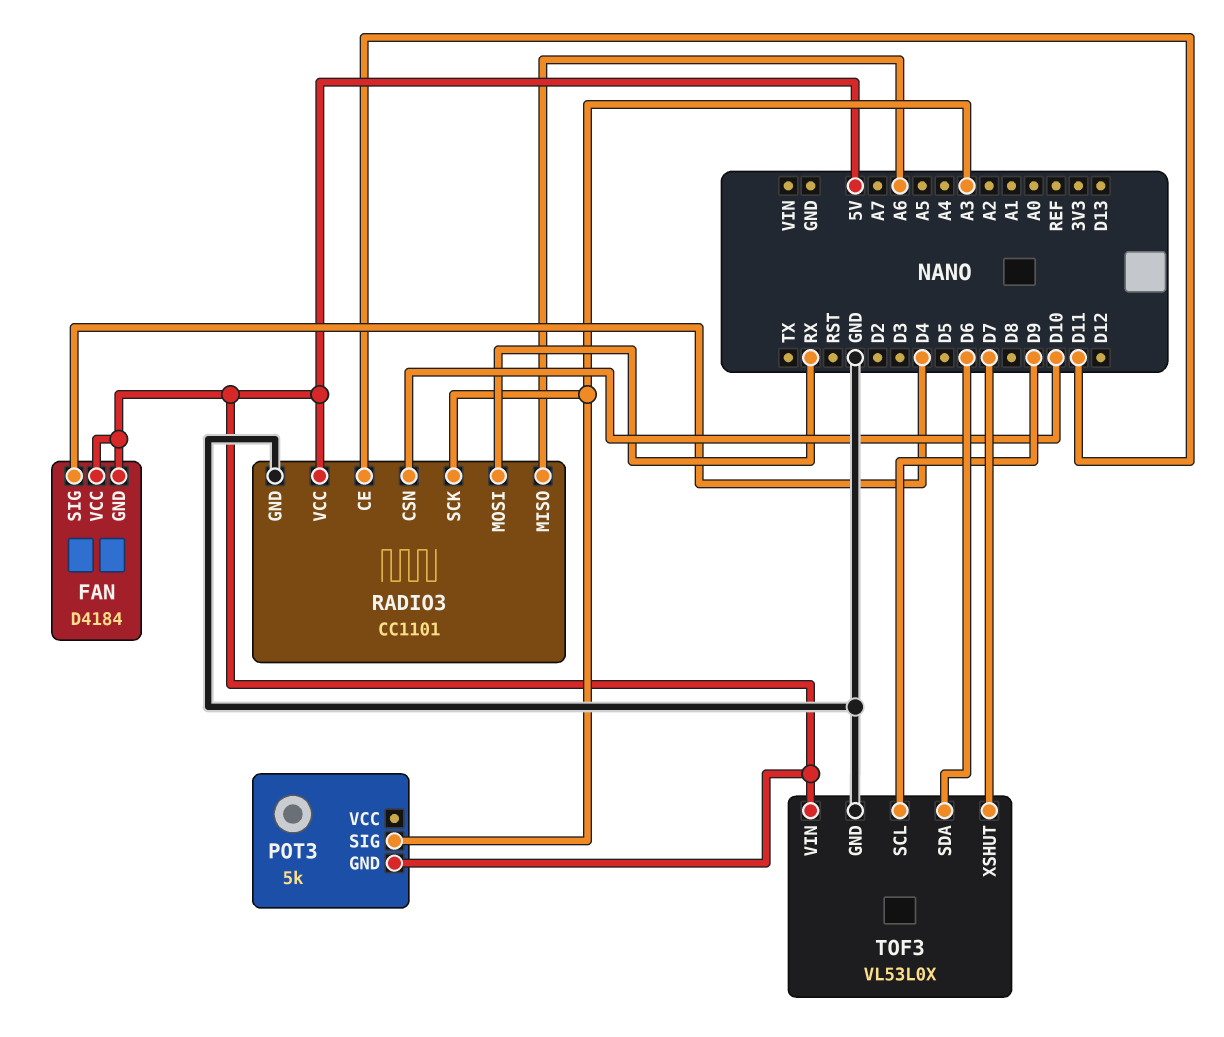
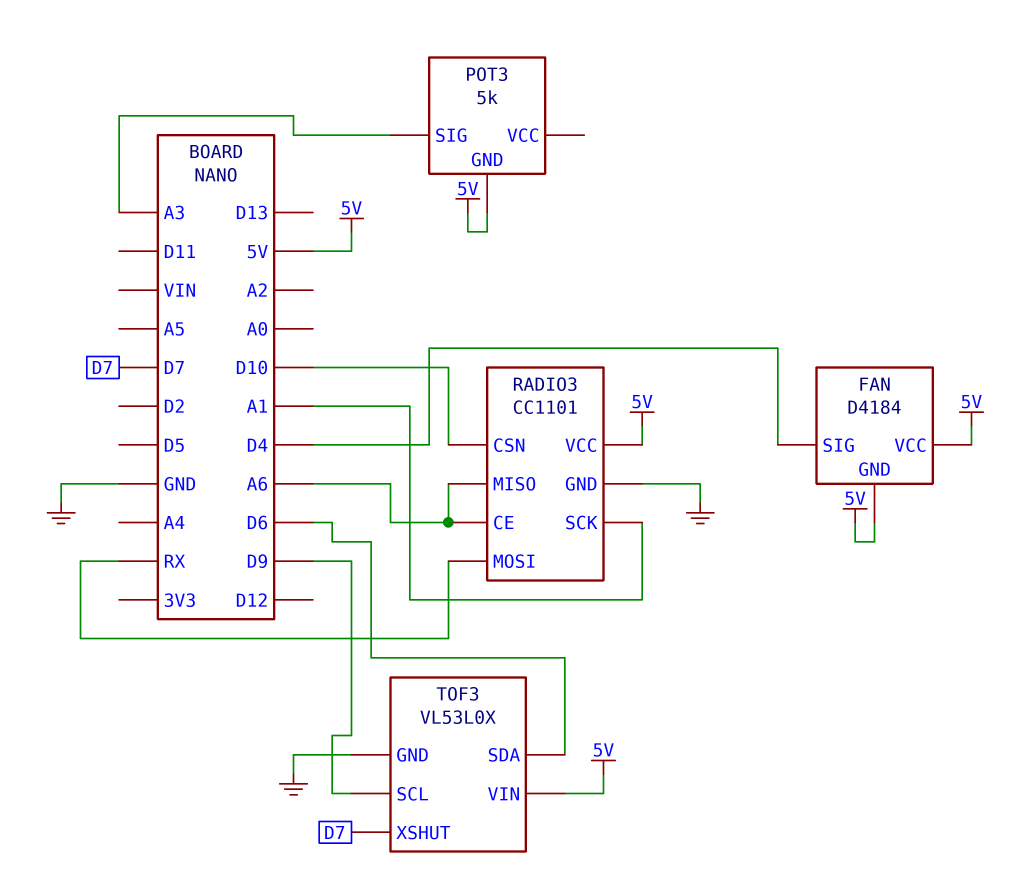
RADIO3 pin CE: D11 -> A6
RADIO3 pin SCK: A3 -> A1

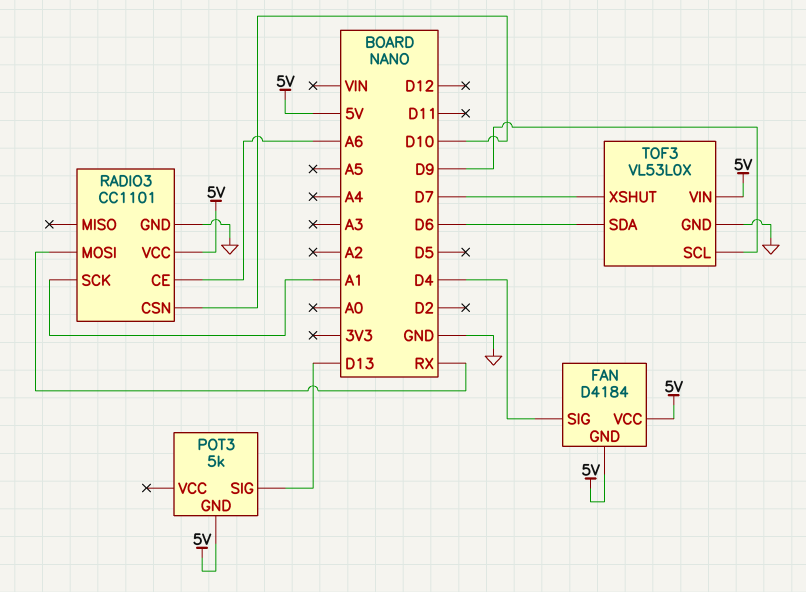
POT3 pin SIG: A3 -> D13
RADIO3 pin MISO: A6 -> none

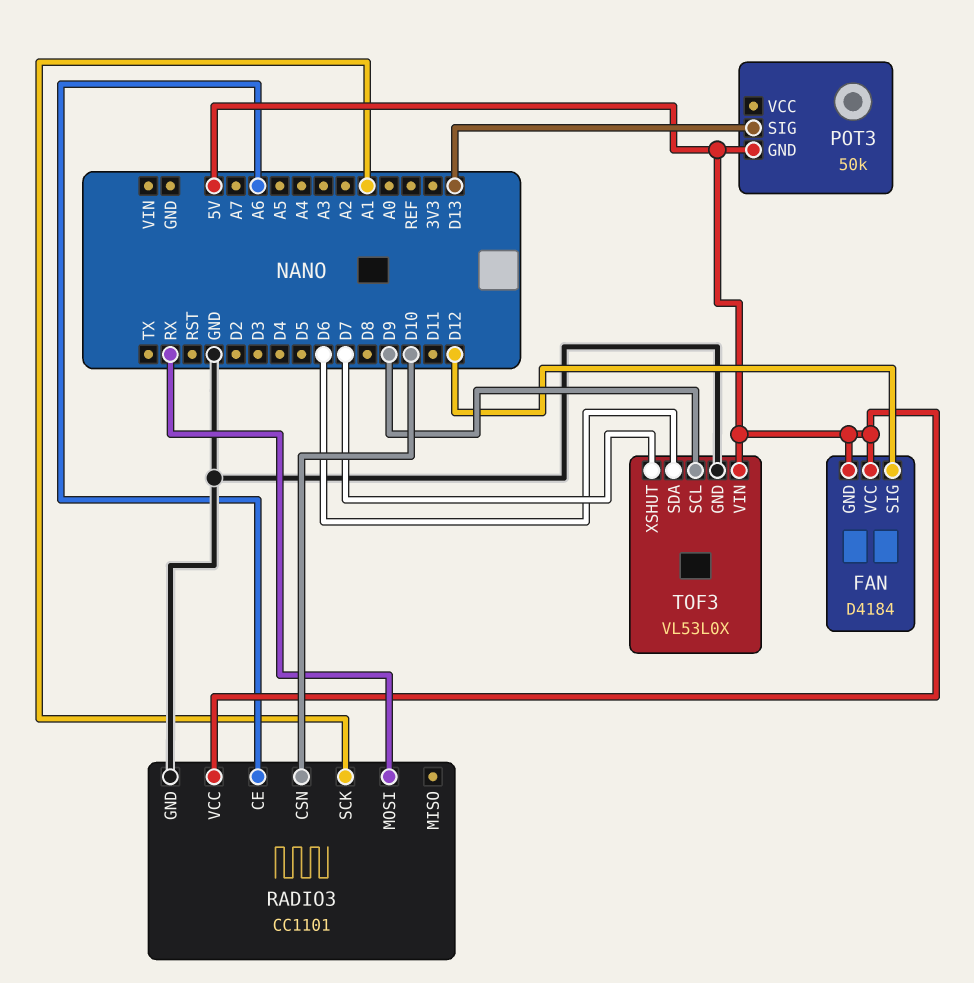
FAN pin SIG: D4 -> D12
POT3: 5k -> 50k

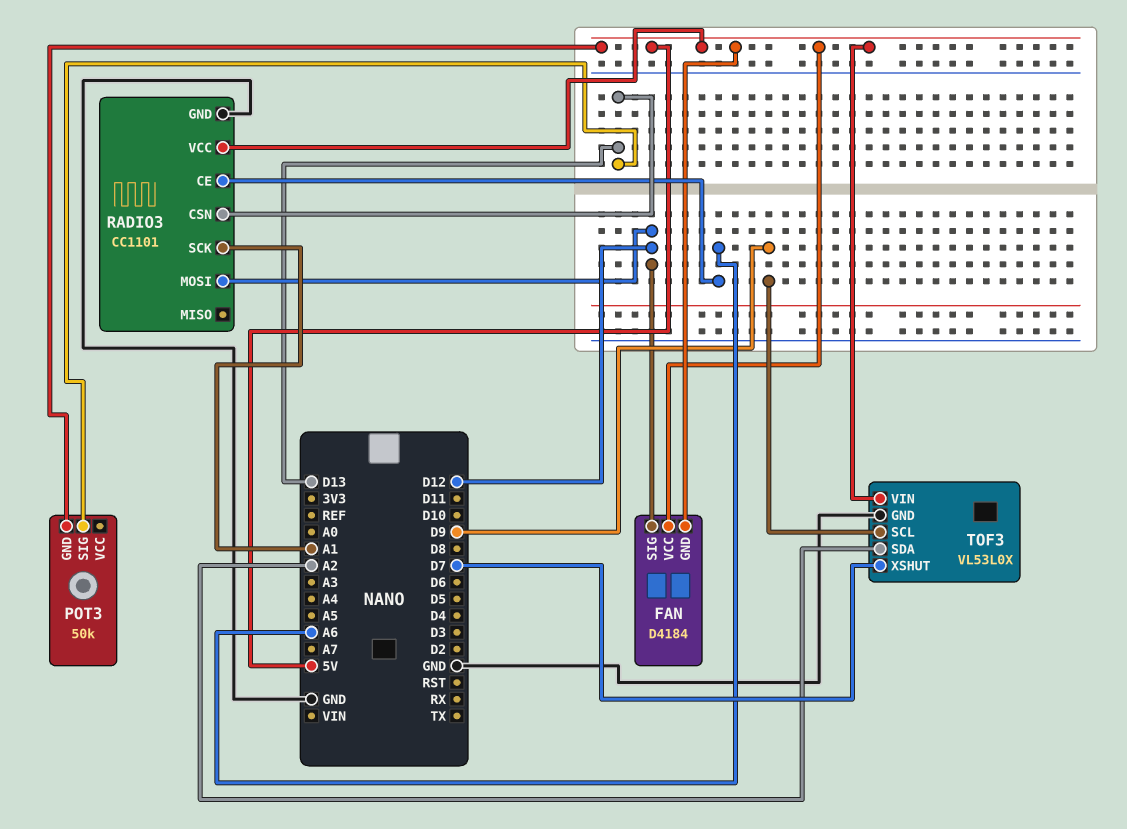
RADIO3 pin CSN: D10 -> D13
RADIO3 pin MOSI: RX -> D12
TOF3 pin SDA: D6 -> A2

* **Problem to solve**:
Strip out the images, then output the records above word for word.

* **Result**:
RADIO3 pin CE: D11 -> A6
RADIO3 pin SCK: A3 -> A1

POT3 pin SIG: A3 -> D13
RADIO3 pin MISO: A6 -> none

FAN pin SIG: D4 -> D12
POT3: 5k -> 50k

RADIO3 pin CSN: D10 -> D13
RADIO3 pin MOSI: RX -> D12
TOF3 pin SDA: D6 -> A2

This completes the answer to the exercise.